What you need to do | In the entries below, find the line with "shifted | boat" and the line with "swapped | ball"; copy them and every line between them exactly, but not the pictures.

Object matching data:
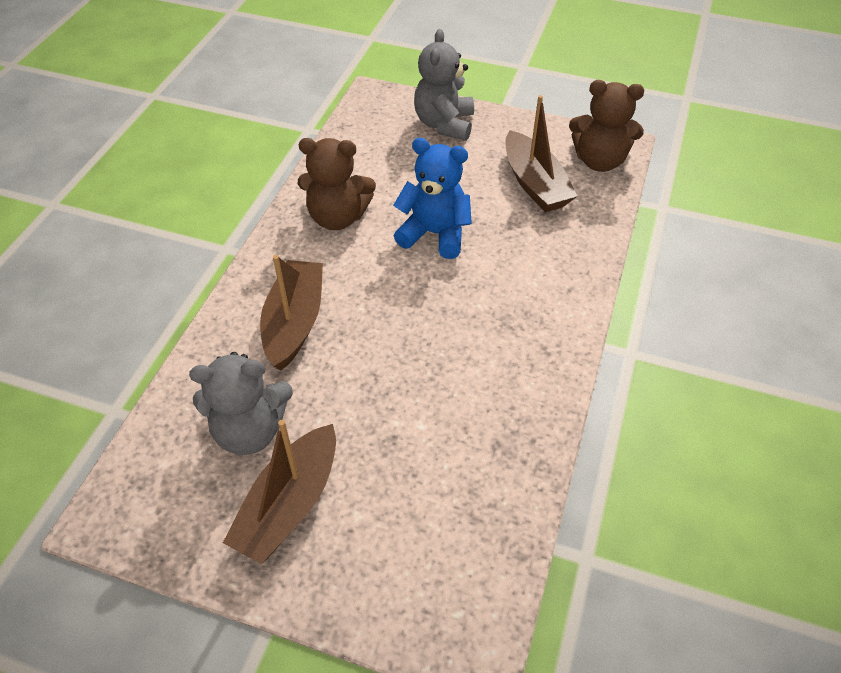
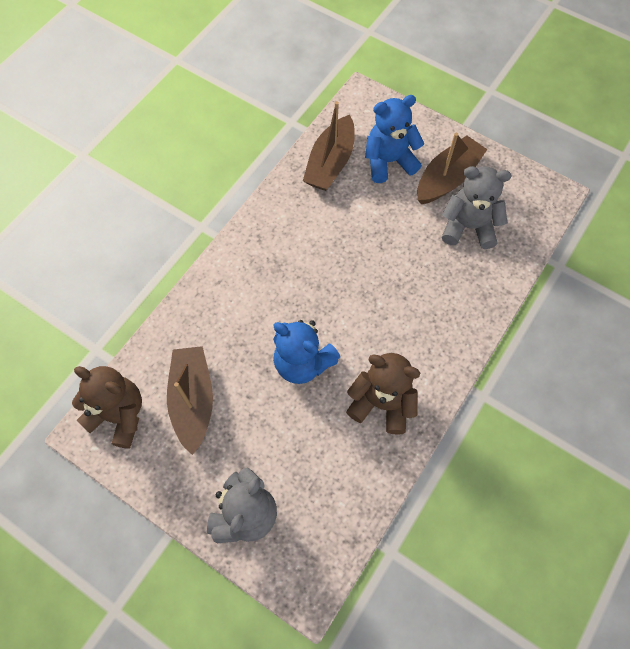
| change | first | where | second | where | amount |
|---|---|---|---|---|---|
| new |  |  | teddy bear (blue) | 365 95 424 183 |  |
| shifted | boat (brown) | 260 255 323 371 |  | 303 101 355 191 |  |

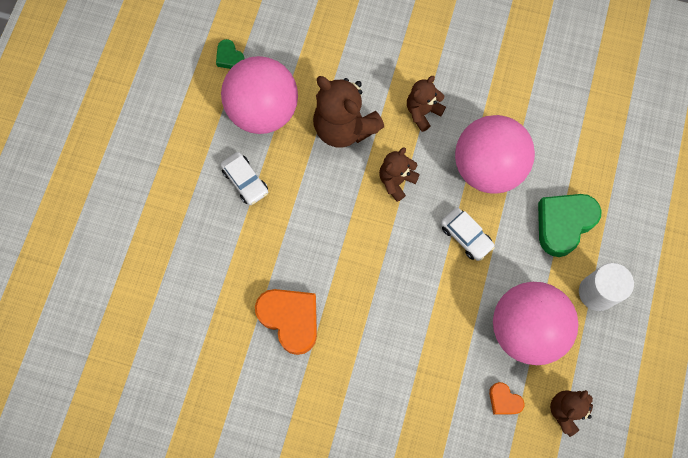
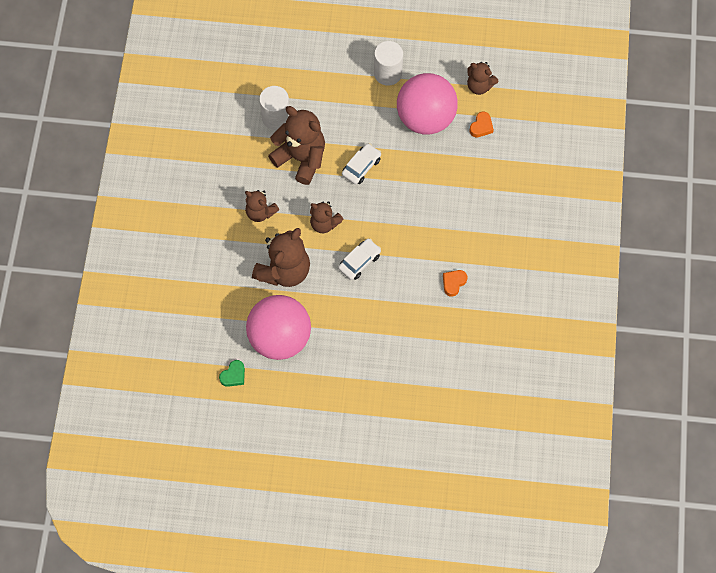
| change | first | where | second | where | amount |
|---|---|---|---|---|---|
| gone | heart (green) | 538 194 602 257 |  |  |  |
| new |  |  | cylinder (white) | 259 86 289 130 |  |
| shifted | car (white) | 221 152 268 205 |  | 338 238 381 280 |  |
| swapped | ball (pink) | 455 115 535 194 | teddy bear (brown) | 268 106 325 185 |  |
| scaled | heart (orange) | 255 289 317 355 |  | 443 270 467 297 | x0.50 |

Your solution |
| shifted | boat (brown) | 260 255 323 371 |  | 303 101 355 191 |  |

| change | first | where | second | where | amount |
|---|---|---|---|---|---|
| gone | heart (green) | 538 194 602 257 |  |  |  |
| new |  |  | cylinder (white) | 259 86 289 130 |  |
| shifted | car (white) | 221 152 268 205 |  | 338 238 381 280 |  |
| swapped | ball (pink) | 455 115 535 194 | teddy bear (brown) | 268 106 325 185 |  |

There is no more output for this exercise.